"""
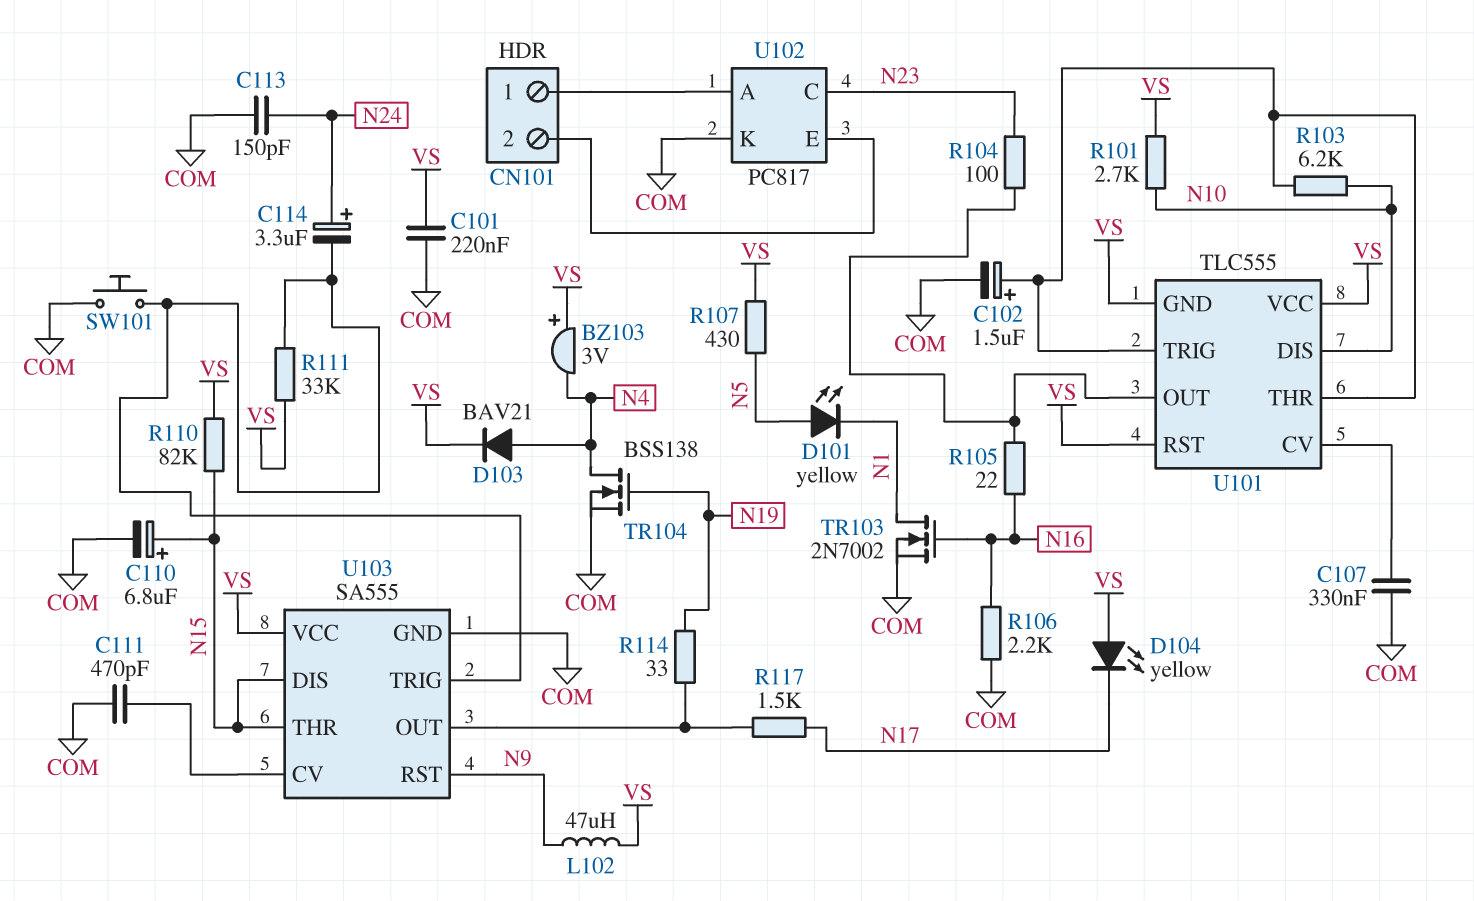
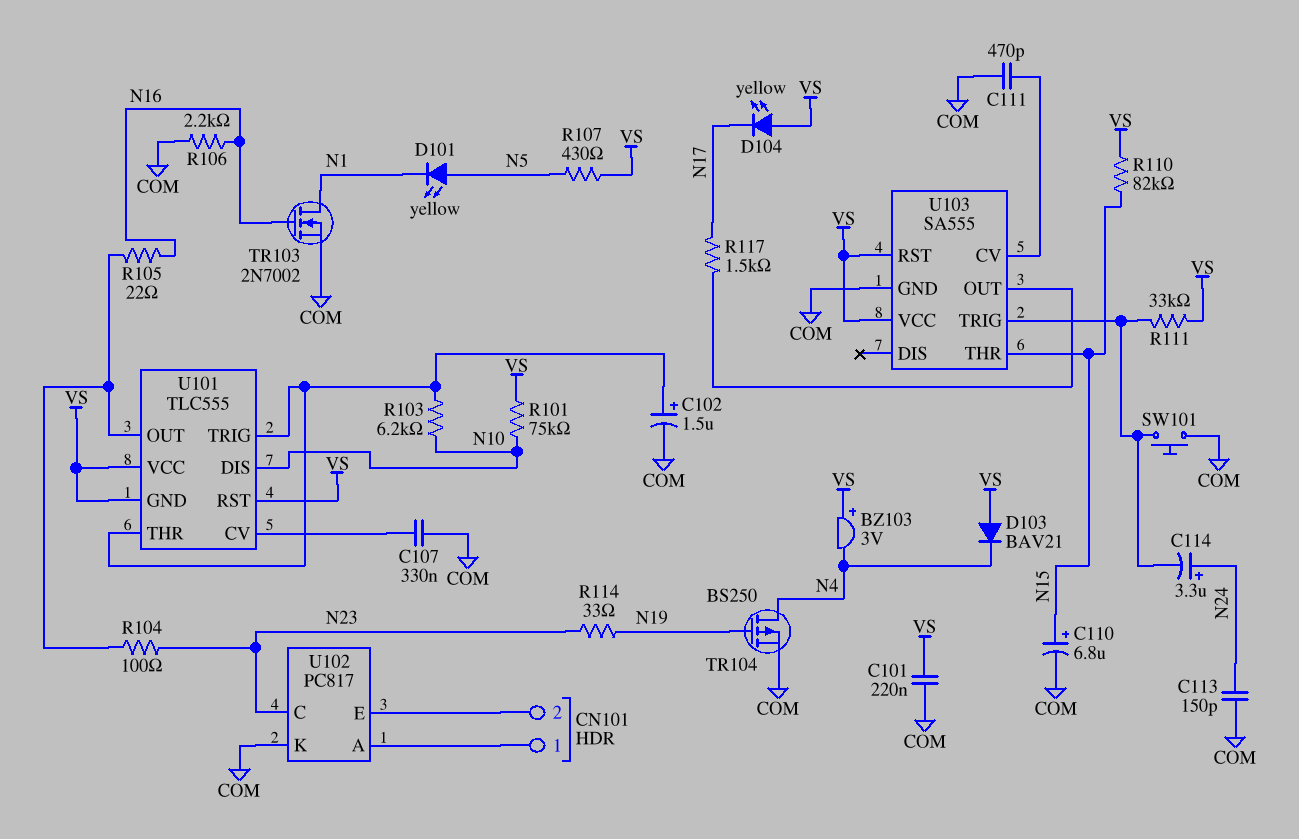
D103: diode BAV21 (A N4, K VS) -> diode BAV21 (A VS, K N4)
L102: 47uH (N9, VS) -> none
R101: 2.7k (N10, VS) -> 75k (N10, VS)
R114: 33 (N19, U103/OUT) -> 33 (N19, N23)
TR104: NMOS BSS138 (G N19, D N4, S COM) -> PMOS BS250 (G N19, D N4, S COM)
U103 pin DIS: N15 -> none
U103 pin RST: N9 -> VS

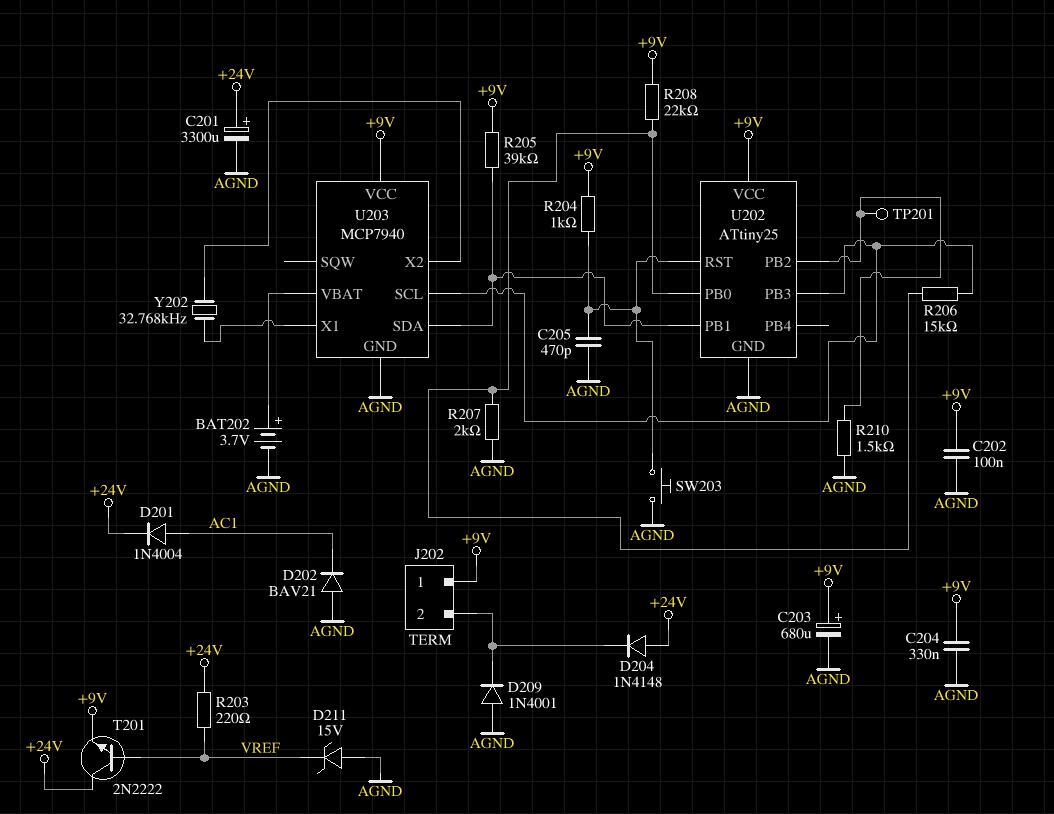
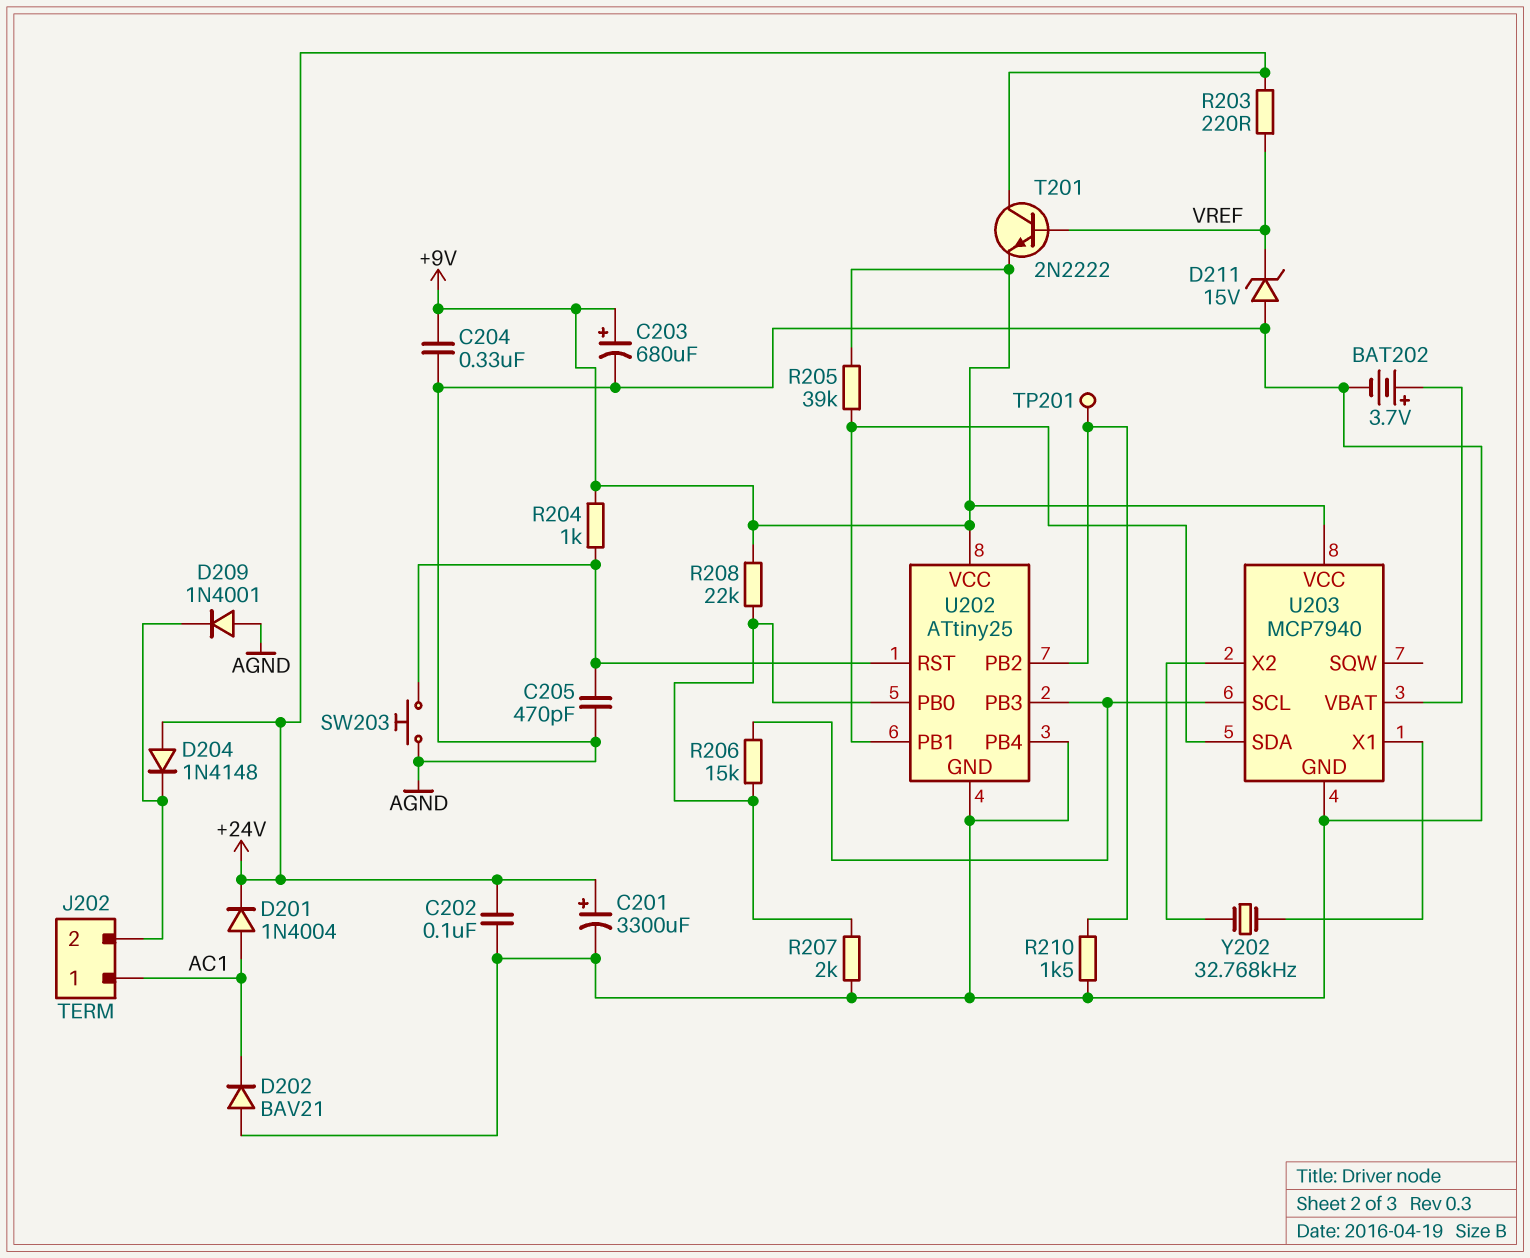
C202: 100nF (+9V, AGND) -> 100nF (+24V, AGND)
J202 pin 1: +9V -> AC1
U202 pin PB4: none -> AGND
"""
"""
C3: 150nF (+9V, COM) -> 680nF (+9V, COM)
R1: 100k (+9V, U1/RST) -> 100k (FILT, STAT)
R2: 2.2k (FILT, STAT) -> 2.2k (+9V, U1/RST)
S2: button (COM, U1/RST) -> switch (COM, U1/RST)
"""
* **EXERCISE GOAL**: Within the data above, the lines from the one with "C3: 150nF (+9V, COM) -> 680nF (+9V, COM)" to the one with "S2: button (COM, U1/RST)" must be repeated exactly; no other line belongs in the answer.

* **EXERCISE RESPONSE**:
C3: 150nF (+9V, COM) -> 680nF (+9V, COM)
R1: 100k (+9V, U1/RST) -> 100k (FILT, STAT)
R2: 2.2k (FILT, STAT) -> 2.2k (+9V, U1/RST)
S2: button (COM, U1/RST) -> switch (COM, U1/RST)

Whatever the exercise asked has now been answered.